> **STATED GOAL**
Copy each line of the listing below that contains the word "source".

> **PROVIDED DATA**
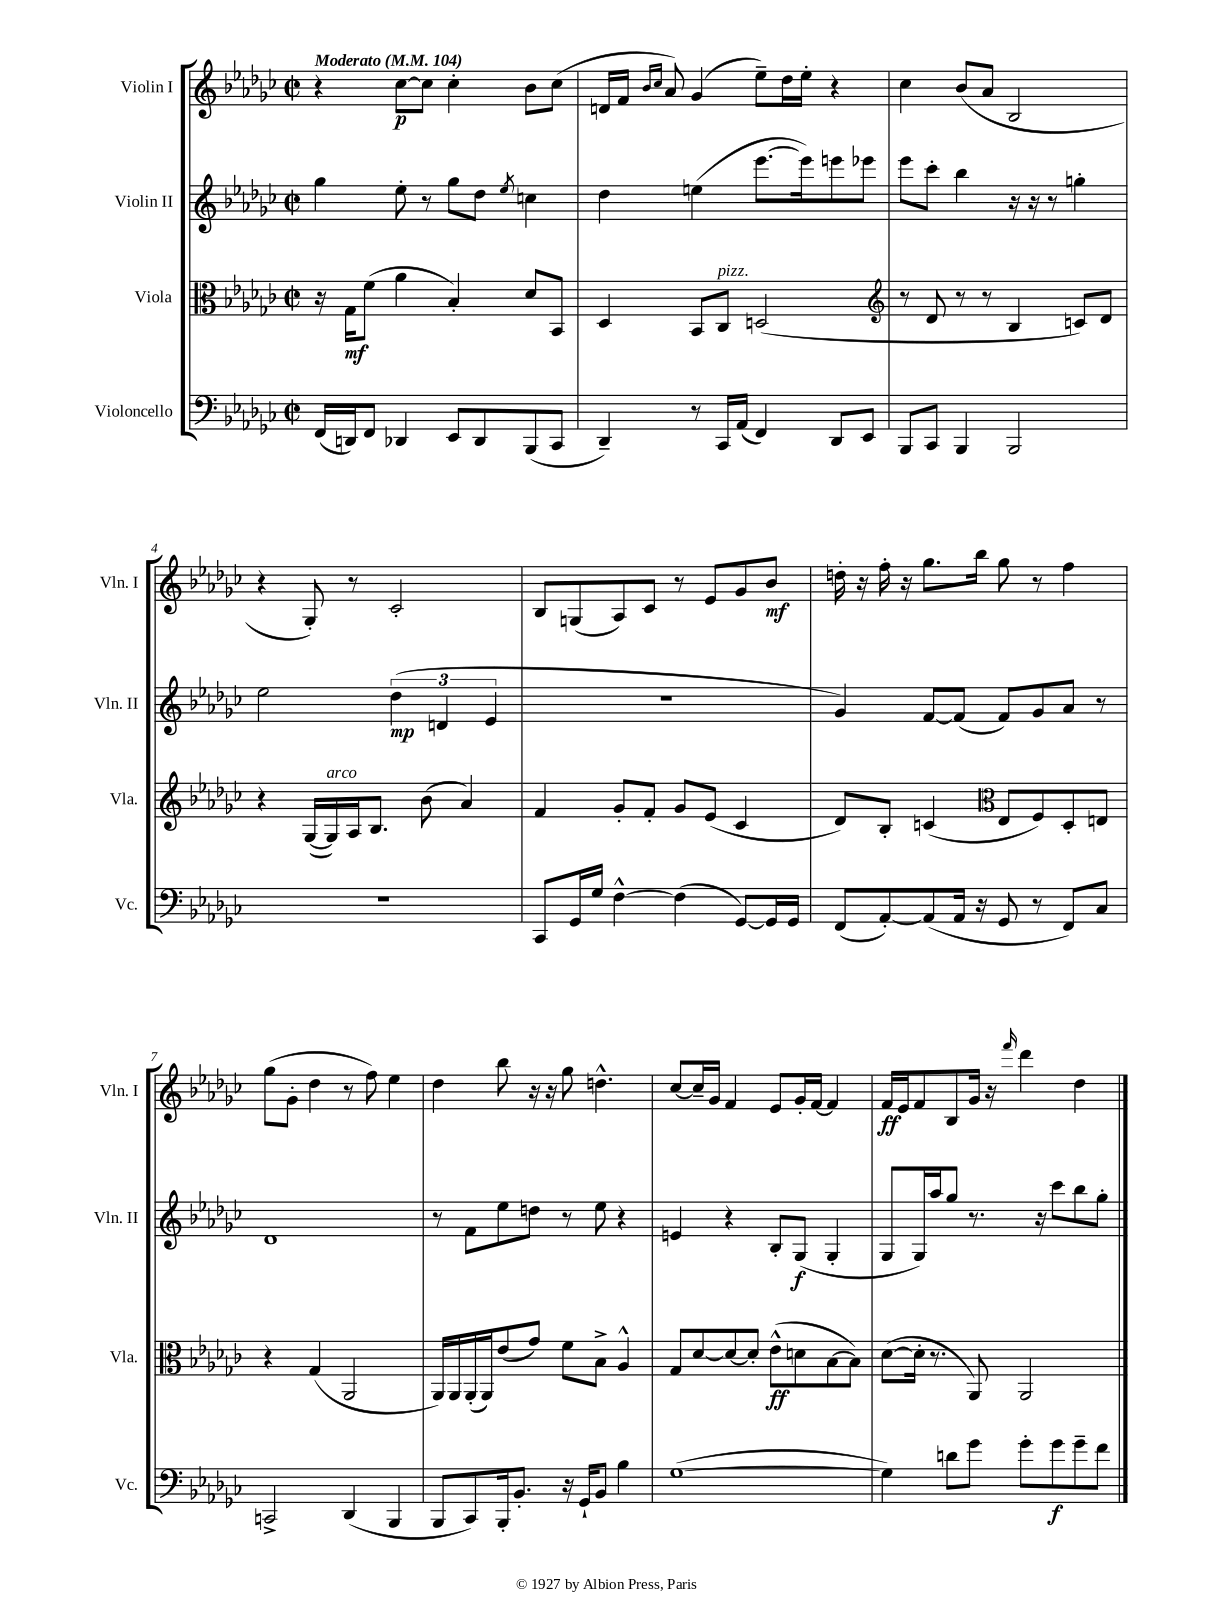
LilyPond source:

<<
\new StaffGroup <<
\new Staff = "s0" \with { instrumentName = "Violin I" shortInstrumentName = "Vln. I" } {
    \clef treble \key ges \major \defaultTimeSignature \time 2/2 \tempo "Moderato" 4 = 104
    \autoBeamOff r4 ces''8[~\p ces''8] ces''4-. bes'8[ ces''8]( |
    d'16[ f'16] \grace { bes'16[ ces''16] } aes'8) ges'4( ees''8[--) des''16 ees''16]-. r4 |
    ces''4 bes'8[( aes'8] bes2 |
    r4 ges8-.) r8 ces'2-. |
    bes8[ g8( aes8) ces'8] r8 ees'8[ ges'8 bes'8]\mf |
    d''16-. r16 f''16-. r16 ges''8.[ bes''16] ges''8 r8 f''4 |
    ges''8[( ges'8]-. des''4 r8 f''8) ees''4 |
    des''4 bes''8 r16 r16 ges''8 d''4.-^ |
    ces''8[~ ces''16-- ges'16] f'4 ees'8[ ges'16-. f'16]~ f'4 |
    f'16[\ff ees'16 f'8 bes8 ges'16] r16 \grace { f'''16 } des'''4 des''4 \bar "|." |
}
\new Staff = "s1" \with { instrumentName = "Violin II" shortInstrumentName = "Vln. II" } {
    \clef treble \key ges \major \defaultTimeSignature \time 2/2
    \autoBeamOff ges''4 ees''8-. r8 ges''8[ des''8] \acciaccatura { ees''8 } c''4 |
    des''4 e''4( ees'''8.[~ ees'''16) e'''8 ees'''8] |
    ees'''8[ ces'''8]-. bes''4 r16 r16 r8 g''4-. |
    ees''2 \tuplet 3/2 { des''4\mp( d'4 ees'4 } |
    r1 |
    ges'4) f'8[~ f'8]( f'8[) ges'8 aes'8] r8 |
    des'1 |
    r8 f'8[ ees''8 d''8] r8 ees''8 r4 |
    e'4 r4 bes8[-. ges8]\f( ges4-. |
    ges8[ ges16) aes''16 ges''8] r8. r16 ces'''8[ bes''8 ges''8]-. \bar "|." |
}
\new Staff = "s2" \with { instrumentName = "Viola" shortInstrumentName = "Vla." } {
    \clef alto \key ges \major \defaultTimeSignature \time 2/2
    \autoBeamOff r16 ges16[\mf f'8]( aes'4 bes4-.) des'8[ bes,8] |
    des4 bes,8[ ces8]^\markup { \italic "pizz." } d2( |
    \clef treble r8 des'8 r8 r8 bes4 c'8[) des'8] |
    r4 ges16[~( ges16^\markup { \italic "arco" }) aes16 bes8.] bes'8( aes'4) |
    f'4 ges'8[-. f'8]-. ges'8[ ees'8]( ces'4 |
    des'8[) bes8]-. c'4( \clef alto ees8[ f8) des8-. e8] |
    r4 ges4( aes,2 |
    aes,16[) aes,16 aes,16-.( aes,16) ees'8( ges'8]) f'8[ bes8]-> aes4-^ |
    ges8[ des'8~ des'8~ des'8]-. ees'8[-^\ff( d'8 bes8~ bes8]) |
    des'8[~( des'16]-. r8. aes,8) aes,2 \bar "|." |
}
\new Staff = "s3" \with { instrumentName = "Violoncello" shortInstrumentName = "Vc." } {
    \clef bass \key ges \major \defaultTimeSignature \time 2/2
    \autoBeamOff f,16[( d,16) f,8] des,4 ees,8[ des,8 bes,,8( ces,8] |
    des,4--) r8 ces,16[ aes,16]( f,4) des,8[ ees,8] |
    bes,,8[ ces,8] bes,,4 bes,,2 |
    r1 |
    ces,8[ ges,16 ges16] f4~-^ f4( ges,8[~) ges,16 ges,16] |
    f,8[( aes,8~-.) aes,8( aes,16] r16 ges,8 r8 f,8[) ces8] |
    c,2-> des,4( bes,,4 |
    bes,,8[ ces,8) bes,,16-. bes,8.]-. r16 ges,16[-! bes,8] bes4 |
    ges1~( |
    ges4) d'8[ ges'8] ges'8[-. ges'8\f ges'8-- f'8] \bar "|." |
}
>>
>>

...

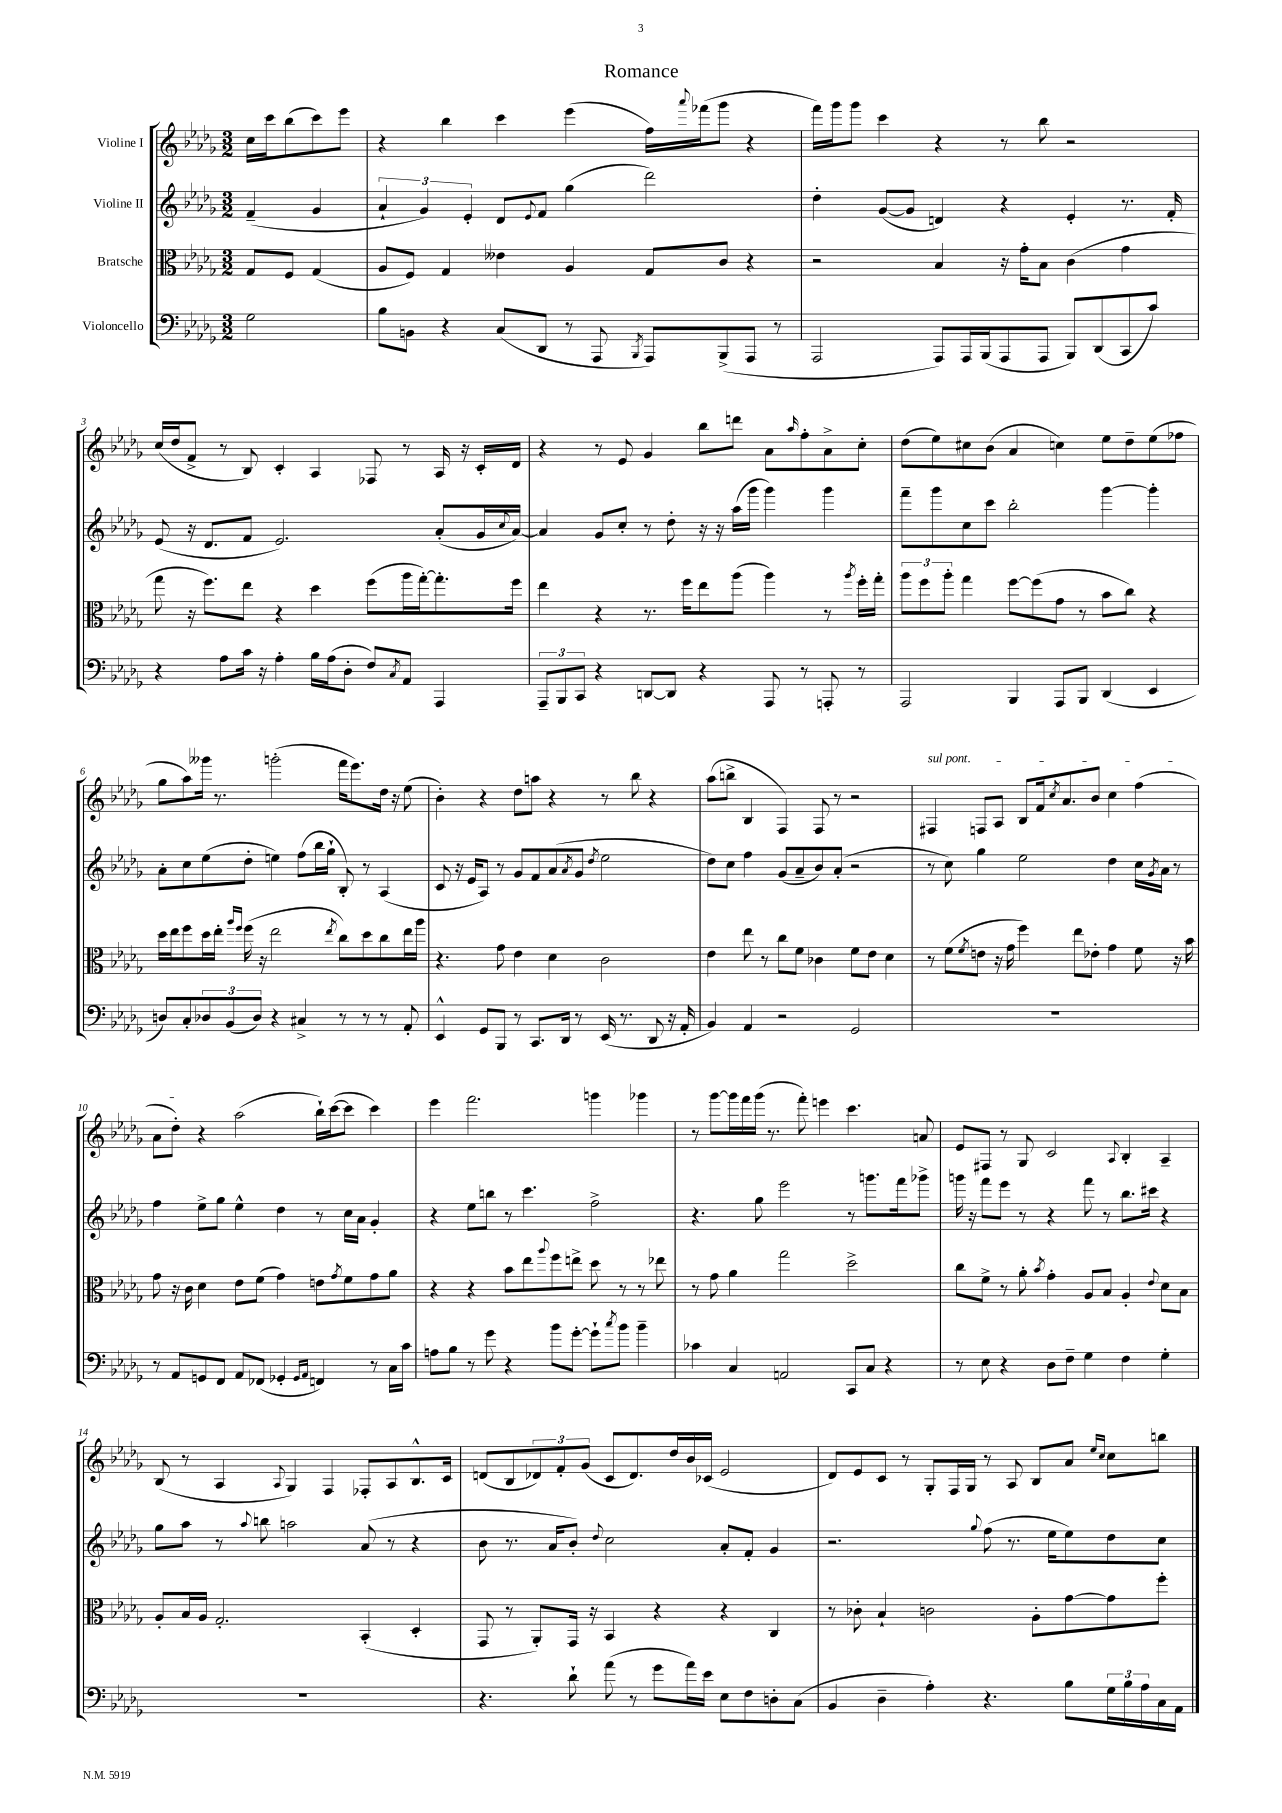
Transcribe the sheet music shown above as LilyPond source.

> **RESPONSE TO THIS EXERCISE**
LilyPond source:
Transcribe the sheet music shown above as LilyPond source.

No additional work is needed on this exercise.